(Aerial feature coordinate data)
⟨
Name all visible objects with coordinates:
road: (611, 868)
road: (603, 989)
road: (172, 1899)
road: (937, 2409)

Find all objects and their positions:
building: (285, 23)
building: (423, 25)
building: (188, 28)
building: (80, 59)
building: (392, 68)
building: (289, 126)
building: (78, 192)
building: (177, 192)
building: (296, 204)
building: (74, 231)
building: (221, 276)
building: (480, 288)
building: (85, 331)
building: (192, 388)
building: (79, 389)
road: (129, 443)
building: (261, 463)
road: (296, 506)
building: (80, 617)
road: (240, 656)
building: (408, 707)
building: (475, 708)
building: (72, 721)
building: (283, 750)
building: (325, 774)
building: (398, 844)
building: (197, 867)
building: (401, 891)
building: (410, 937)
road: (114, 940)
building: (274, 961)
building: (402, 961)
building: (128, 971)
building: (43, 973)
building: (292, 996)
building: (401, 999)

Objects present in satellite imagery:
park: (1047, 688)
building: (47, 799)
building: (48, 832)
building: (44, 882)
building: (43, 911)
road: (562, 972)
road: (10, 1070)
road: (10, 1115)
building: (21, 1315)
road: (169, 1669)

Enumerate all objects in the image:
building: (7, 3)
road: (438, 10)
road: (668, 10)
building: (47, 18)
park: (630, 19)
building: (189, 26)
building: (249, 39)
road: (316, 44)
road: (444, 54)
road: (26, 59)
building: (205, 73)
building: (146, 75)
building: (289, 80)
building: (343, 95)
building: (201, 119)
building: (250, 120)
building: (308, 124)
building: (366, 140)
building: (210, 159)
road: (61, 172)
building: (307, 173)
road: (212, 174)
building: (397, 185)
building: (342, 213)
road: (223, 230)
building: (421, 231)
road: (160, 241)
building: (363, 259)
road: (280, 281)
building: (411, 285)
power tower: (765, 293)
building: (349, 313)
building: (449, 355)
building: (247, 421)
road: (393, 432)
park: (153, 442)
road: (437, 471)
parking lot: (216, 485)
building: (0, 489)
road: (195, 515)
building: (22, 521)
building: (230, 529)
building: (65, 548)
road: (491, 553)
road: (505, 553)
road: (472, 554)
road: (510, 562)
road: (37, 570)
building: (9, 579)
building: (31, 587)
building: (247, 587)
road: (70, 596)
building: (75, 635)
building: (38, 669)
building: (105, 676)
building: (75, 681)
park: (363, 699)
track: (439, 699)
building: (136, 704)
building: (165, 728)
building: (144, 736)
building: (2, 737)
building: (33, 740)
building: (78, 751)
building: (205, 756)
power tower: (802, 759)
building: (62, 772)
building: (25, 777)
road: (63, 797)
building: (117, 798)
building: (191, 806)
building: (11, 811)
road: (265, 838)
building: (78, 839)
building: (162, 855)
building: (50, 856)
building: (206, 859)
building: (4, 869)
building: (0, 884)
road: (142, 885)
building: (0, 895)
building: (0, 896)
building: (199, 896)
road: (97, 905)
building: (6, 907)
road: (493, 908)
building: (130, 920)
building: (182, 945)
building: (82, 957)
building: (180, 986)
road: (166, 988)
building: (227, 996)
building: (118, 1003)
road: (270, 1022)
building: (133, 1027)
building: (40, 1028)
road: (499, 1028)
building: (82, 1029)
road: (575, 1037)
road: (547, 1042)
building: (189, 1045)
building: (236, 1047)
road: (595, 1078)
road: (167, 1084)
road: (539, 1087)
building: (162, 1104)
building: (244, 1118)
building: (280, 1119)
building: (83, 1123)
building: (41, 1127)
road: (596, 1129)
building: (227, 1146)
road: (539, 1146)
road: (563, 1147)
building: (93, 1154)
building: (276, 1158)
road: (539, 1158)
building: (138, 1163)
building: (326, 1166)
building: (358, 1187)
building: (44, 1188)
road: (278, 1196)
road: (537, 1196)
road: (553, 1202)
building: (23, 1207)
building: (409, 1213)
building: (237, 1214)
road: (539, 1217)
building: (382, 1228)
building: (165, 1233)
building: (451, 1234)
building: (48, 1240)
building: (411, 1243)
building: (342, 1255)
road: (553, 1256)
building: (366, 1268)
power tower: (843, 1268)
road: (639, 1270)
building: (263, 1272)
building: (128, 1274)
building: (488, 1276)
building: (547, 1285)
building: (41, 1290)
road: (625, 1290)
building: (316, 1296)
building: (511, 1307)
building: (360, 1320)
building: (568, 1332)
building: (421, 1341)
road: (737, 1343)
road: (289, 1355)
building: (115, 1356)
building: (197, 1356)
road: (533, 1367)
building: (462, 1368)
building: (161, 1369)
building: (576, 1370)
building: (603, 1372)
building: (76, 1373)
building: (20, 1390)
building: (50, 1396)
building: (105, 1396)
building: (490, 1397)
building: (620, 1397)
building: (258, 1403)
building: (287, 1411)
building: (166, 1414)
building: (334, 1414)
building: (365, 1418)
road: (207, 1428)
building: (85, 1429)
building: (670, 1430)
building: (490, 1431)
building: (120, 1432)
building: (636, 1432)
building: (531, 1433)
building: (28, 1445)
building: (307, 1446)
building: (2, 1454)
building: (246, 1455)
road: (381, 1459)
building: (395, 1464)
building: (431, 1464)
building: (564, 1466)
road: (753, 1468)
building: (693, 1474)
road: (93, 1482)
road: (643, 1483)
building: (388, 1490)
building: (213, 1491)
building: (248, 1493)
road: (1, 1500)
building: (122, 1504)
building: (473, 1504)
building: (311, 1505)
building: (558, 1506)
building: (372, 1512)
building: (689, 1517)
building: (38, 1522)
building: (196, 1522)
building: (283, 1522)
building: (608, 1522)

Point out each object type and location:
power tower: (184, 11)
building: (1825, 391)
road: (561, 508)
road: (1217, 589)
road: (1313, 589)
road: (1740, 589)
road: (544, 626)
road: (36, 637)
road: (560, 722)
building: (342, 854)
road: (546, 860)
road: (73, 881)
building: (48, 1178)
⟩
## DIRECTIONS FOR THIS TASK
Every record must be written out again without any change.

## EXERCISE OUTPUT
Name all visible objects with coordinates:
road: (611, 868)
road: (603, 989)
road: (172, 1899)
road: (937, 2409)

Find all objects and their positions:
building: (285, 23)
building: (423, 25)
building: (188, 28)
building: (80, 59)
building: (392, 68)
building: (289, 126)
building: (78, 192)
building: (177, 192)
building: (296, 204)
building: (74, 231)
building: (221, 276)
building: (480, 288)
building: (85, 331)
building: (192, 388)
building: (79, 389)
road: (129, 443)
building: (261, 463)
road: (296, 506)
building: (80, 617)
road: (240, 656)
building: (408, 707)
building: (475, 708)
building: (72, 721)
building: (283, 750)
building: (325, 774)
building: (398, 844)
building: (197, 867)
building: (401, 891)
building: (410, 937)
road: (114, 940)
building: (274, 961)
building: (402, 961)
building: (128, 971)
building: (43, 973)
building: (292, 996)
building: (401, 999)

Objects present in satellite imagery:
park: (1047, 688)
building: (47, 799)
building: (48, 832)
building: (44, 882)
building: (43, 911)
road: (562, 972)
road: (10, 1070)
road: (10, 1115)
building: (21, 1315)
road: (169, 1669)

Enumerate all objects in the image:
building: (7, 3)
road: (438, 10)
road: (668, 10)
building: (47, 18)
park: (630, 19)
building: (189, 26)
building: (249, 39)
road: (316, 44)
road: (444, 54)
road: (26, 59)
building: (205, 73)
building: (146, 75)
building: (289, 80)
building: (343, 95)
building: (201, 119)
building: (250, 120)
building: (308, 124)
building: (366, 140)
building: (210, 159)
road: (61, 172)
building: (307, 173)
road: (212, 174)
building: (397, 185)
building: (342, 213)
road: (223, 230)
building: (421, 231)
road: (160, 241)
building: (363, 259)
road: (280, 281)
building: (411, 285)
power tower: (765, 293)
building: (349, 313)
building: (449, 355)
building: (247, 421)
road: (393, 432)
park: (153, 442)
road: (437, 471)
parking lot: (216, 485)
building: (0, 489)
road: (195, 515)
building: (22, 521)
building: (230, 529)
building: (65, 548)
road: (491, 553)
road: (505, 553)
road: (472, 554)
road: (510, 562)
road: (37, 570)
building: (9, 579)
building: (31, 587)
building: (247, 587)
road: (70, 596)
building: (75, 635)
building: (38, 669)
building: (105, 676)
building: (75, 681)
park: (363, 699)
track: (439, 699)
building: (136, 704)
building: (165, 728)
building: (144, 736)
building: (2, 737)
building: (33, 740)
building: (78, 751)
building: (205, 756)
power tower: (802, 759)
building: (62, 772)
building: (25, 777)
road: (63, 797)
building: (117, 798)
building: (191, 806)
building: (11, 811)
road: (265, 838)
building: (78, 839)
building: (162, 855)
building: (50, 856)
building: (206, 859)
building: (4, 869)
building: (0, 884)
road: (142, 885)
building: (0, 895)
building: (0, 896)
building: (199, 896)
road: (97, 905)
building: (6, 907)
road: (493, 908)
building: (130, 920)
building: (182, 945)
building: (82, 957)
building: (180, 986)
road: (166, 988)
building: (227, 996)
building: (118, 1003)
road: (270, 1022)
building: (133, 1027)
building: (40, 1028)
road: (499, 1028)
building: (82, 1029)
road: (575, 1037)
road: (547, 1042)
building: (189, 1045)
building: (236, 1047)
road: (595, 1078)
road: (167, 1084)
road: (539, 1087)
building: (162, 1104)
building: (244, 1118)
building: (280, 1119)
building: (83, 1123)
building: (41, 1127)
road: (596, 1129)
building: (227, 1146)
road: (539, 1146)
road: (563, 1147)
building: (93, 1154)
building: (276, 1158)
road: (539, 1158)
building: (138, 1163)
building: (326, 1166)
building: (358, 1187)
building: (44, 1188)
road: (278, 1196)
road: (537, 1196)
road: (553, 1202)
building: (23, 1207)
building: (409, 1213)
building: (237, 1214)
road: (539, 1217)
building: (382, 1228)
building: (165, 1233)
building: (451, 1234)
building: (48, 1240)
building: (411, 1243)
building: (342, 1255)
road: (553, 1256)
building: (366, 1268)
power tower: (843, 1268)
road: (639, 1270)
building: (263, 1272)
building: (128, 1274)
building: (488, 1276)
building: (547, 1285)
building: (41, 1290)
road: (625, 1290)
building: (316, 1296)
building: (511, 1307)
building: (360, 1320)
building: (568, 1332)
building: (421, 1341)
road: (737, 1343)
road: (289, 1355)
building: (115, 1356)
building: (197, 1356)
road: (533, 1367)
building: (462, 1368)
building: (161, 1369)
building: (576, 1370)
building: (603, 1372)
building: (76, 1373)
building: (20, 1390)
building: (50, 1396)
building: (105, 1396)
building: (490, 1397)
building: (620, 1397)
building: (258, 1403)
building: (287, 1411)
building: (166, 1414)
building: (334, 1414)
building: (365, 1418)
road: (207, 1428)
building: (85, 1429)
building: (670, 1430)
building: (490, 1431)
building: (120, 1432)
building: (636, 1432)
building: (531, 1433)
building: (28, 1445)
building: (307, 1446)
building: (2, 1454)
building: (246, 1455)
road: (381, 1459)
building: (395, 1464)
building: (431, 1464)
building: (564, 1466)
road: (753, 1468)
building: (693, 1474)
road: (93, 1482)
road: (643, 1483)
building: (388, 1490)
building: (213, 1491)
building: (248, 1493)
road: (1, 1500)
building: (122, 1504)
building: (473, 1504)
building: (311, 1505)
building: (558, 1506)
building: (372, 1512)
building: (689, 1517)
building: (38, 1522)
building: (196, 1522)
building: (283, 1522)
building: (608, 1522)

Point out each object type and location:
power tower: (184, 11)
building: (1825, 391)
road: (561, 508)
road: (1217, 589)
road: (1313, 589)
road: (1740, 589)
road: (544, 626)
road: (36, 637)
road: (560, 722)
building: (342, 854)
road: (546, 860)
road: (73, 881)
building: (48, 1178)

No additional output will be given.